◆ **Excerpts from a dataset**:
▼
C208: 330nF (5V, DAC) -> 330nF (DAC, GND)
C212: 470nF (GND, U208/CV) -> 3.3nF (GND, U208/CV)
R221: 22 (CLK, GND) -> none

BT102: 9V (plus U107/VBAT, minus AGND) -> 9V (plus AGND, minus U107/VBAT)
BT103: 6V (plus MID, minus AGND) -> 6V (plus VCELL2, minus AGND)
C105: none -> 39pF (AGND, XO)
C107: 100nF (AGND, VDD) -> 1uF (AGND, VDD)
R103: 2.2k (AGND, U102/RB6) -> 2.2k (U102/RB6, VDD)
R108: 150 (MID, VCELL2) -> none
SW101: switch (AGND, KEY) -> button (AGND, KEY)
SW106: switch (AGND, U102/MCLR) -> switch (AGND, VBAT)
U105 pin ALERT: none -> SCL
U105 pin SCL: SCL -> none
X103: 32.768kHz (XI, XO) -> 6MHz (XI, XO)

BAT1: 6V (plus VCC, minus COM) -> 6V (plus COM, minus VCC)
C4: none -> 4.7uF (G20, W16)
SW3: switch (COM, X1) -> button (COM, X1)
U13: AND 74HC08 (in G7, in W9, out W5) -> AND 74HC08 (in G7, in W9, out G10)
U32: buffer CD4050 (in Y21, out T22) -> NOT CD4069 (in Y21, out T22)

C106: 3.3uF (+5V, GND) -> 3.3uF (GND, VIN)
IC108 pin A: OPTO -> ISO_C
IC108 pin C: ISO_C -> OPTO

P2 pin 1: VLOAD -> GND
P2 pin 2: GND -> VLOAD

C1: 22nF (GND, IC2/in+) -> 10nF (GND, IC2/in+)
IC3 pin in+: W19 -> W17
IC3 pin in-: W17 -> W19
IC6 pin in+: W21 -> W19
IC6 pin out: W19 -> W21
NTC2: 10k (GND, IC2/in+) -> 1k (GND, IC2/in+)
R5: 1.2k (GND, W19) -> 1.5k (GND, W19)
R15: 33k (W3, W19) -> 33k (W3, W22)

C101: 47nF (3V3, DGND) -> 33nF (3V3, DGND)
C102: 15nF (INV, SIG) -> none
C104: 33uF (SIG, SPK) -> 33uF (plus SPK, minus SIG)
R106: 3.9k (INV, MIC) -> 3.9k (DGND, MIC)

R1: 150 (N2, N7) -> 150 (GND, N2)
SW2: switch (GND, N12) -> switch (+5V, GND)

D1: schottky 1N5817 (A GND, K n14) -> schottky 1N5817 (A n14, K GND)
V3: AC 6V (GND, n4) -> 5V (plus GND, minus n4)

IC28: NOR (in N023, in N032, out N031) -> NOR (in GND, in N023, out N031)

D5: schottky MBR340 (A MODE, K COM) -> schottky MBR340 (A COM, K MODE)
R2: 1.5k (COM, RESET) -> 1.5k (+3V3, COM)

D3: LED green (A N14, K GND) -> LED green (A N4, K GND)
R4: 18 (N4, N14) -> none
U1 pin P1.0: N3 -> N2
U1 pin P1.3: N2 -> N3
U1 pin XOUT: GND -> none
▲
◆ **What you are asked to do**:
Every entry is to be restated word for word, with nothing dropped.

◆ **Written answer**:
C208: 330nF (5V, DAC) -> 330nF (DAC, GND)
C212: 470nF (GND, U208/CV) -> 3.3nF (GND, U208/CV)
R221: 22 (CLK, GND) -> none

BT102: 9V (plus U107/VBAT, minus AGND) -> 9V (plus AGND, minus U107/VBAT)
BT103: 6V (plus MID, minus AGND) -> 6V (plus VCELL2, minus AGND)
C105: none -> 39pF (AGND, XO)
C107: 100nF (AGND, VDD) -> 1uF (AGND, VDD)
R103: 2.2k (AGND, U102/RB6) -> 2.2k (U102/RB6, VDD)
R108: 150 (MID, VCELL2) -> none
SW101: switch (AGND, KEY) -> button (AGND, KEY)
SW106: switch (AGND, U102/MCLR) -> switch (AGND, VBAT)
U105 pin ALERT: none -> SCL
U105 pin SCL: SCL -> none
X103: 32.768kHz (XI, XO) -> 6MHz (XI, XO)

BAT1: 6V (plus VCC, minus COM) -> 6V (plus COM, minus VCC)
C4: none -> 4.7uF (G20, W16)
SW3: switch (COM, X1) -> button (COM, X1)
U13: AND 74HC08 (in G7, in W9, out W5) -> AND 74HC08 (in G7, in W9, out G10)
U32: buffer CD4050 (in Y21, out T22) -> NOT CD4069 (in Y21, out T22)

C106: 3.3uF (+5V, GND) -> 3.3uF (GND, VIN)
IC108 pin A: OPTO -> ISO_C
IC108 pin C: ISO_C -> OPTO

P2 pin 1: VLOAD -> GND
P2 pin 2: GND -> VLOAD

C1: 22nF (GND, IC2/in+) -> 10nF (GND, IC2/in+)
IC3 pin in+: W19 -> W17
IC3 pin in-: W17 -> W19
IC6 pin in+: W21 -> W19
IC6 pin out: W19 -> W21
NTC2: 10k (GND, IC2/in+) -> 1k (GND, IC2/in+)
R5: 1.2k (GND, W19) -> 1.5k (GND, W19)
R15: 33k (W3, W19) -> 33k (W3, W22)

C101: 47nF (3V3, DGND) -> 33nF (3V3, DGND)
C102: 15nF (INV, SIG) -> none
C104: 33uF (SIG, SPK) -> 33uF (plus SPK, minus SIG)
R106: 3.9k (INV, MIC) -> 3.9k (DGND, MIC)

R1: 150 (N2, N7) -> 150 (GND, N2)
SW2: switch (GND, N12) -> switch (+5V, GND)

D1: schottky 1N5817 (A GND, K n14) -> schottky 1N5817 (A n14, K GND)
V3: AC 6V (GND, n4) -> 5V (plus GND, minus n4)

IC28: NOR (in N023, in N032, out N031) -> NOR (in GND, in N023, out N031)

D5: schottky MBR340 (A MODE, K COM) -> schottky MBR340 (A COM, K MODE)
R2: 1.5k (COM, RESET) -> 1.5k (+3V3, COM)

D3: LED green (A N14, K GND) -> LED green (A N4, K GND)
R4: 18 (N4, N14) -> none
U1 pin P1.0: N3 -> N2
U1 pin P1.3: N2 -> N3
U1 pin XOUT: GND -> none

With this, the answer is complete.